Starting at the line with "(372, 313) = (343, 449): white" and going on through the line with "camera: 40 degrees left, 0 degrees up", reproduce each line in the records below exactly and nothing more.
---- Dataset excerpts
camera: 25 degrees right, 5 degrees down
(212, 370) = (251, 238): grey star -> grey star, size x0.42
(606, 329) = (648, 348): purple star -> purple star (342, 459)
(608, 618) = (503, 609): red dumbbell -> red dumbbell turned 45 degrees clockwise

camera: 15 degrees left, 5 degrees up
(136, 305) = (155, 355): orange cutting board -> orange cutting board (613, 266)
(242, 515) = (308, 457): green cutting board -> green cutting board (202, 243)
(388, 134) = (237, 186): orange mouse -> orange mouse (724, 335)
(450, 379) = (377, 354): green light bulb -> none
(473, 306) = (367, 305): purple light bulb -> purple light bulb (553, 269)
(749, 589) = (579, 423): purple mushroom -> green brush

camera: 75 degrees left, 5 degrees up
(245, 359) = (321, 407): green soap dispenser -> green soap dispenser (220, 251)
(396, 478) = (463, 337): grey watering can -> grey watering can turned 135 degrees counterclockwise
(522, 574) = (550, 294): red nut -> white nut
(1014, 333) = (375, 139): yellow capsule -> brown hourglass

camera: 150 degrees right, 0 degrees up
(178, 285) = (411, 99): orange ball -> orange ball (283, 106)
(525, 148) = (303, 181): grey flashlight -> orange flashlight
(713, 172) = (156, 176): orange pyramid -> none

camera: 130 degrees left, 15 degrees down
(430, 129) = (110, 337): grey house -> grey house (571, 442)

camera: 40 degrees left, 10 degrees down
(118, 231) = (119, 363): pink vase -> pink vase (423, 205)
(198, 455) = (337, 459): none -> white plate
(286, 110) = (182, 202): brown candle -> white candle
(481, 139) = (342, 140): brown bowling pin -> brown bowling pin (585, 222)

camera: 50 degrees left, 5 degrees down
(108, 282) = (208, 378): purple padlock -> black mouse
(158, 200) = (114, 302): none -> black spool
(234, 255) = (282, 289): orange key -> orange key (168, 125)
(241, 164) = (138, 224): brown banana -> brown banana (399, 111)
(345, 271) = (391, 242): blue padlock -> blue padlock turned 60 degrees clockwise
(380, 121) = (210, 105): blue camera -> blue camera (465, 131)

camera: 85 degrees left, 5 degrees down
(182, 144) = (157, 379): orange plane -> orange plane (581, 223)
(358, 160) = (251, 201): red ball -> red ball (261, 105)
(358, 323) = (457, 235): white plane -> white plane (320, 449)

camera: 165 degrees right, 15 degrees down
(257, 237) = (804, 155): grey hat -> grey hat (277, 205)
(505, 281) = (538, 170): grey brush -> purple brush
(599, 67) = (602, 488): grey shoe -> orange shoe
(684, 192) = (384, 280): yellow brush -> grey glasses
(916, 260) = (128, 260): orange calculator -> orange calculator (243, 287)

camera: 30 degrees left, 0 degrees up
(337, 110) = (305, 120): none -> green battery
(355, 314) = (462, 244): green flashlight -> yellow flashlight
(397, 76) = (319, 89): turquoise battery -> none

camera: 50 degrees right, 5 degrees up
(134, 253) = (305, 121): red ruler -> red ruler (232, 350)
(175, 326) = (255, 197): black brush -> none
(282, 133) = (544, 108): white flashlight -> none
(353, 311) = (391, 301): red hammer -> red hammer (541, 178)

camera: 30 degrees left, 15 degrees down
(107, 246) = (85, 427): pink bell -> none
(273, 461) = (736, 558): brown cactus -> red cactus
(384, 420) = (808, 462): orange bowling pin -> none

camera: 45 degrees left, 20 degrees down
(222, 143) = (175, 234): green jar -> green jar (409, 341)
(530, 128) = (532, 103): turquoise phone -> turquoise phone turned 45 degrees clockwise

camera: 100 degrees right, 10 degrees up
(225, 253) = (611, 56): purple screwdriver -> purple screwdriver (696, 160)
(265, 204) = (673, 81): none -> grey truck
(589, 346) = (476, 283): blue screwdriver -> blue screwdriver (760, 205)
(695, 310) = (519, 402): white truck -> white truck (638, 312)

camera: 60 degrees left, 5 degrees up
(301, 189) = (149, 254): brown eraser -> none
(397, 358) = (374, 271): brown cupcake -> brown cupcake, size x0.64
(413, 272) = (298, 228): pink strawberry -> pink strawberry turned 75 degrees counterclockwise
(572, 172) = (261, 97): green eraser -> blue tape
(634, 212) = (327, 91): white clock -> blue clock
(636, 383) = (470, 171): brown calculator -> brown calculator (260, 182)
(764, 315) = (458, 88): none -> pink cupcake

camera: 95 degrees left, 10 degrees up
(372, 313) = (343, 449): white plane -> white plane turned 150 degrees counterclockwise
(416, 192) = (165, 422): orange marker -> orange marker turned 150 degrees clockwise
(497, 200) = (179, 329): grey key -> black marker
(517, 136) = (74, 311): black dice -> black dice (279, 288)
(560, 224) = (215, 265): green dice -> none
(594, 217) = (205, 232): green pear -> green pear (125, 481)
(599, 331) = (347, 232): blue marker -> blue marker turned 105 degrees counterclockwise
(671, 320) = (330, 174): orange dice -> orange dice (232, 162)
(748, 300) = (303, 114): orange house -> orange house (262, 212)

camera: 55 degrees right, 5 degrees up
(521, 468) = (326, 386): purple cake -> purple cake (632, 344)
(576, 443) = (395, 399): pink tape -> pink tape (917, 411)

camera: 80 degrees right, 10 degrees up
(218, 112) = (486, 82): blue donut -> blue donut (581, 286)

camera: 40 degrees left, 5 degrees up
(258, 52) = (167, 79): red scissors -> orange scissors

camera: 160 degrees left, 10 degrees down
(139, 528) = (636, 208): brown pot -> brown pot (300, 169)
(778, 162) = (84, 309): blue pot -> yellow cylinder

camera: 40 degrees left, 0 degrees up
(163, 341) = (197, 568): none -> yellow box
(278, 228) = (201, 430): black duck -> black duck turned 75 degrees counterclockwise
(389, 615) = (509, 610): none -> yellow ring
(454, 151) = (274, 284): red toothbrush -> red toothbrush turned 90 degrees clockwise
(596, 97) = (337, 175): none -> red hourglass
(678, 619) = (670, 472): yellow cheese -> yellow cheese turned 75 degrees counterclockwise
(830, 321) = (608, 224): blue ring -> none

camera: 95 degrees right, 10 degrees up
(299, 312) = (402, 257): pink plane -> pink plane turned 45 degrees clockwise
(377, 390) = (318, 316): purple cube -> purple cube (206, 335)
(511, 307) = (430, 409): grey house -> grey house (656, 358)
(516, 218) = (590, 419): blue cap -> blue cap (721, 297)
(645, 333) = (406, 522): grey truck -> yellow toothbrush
--------
Your response:
(372, 313) = (343, 449): white plane -> white plane turned 150 degrees counterclockwise
(416, 192) = (165, 422): orange marker -> orange marker turned 150 degrees clockwise
(497, 200) = (179, 329): grey key -> black marker
(517, 136) = (74, 311): black dice -> black dice (279, 288)
(560, 224) = (215, 265): green dice -> none
(594, 217) = (205, 232): green pear -> green pear (125, 481)
(599, 331) = (347, 232): blue marker -> blue marker turned 105 degrees counterclockwise
(671, 320) = (330, 174): orange dice -> orange dice (232, 162)
(748, 300) = (303, 114): orange house -> orange house (262, 212)

camera: 55 degrees right, 5 degrees up
(521, 468) = (326, 386): purple cake -> purple cake (632, 344)
(576, 443) = (395, 399): pink tape -> pink tape (917, 411)

camera: 80 degrees right, 10 degrees up
(218, 112) = (486, 82): blue donut -> blue donut (581, 286)

camera: 40 degrees left, 5 degrees up
(258, 52) = (167, 79): red scissors -> orange scissors

camera: 160 degrees left, 10 degrees down
(139, 528) = (636, 208): brown pot -> brown pot (300, 169)
(778, 162) = (84, 309): blue pot -> yellow cylinder

camera: 40 degrees left, 0 degrees up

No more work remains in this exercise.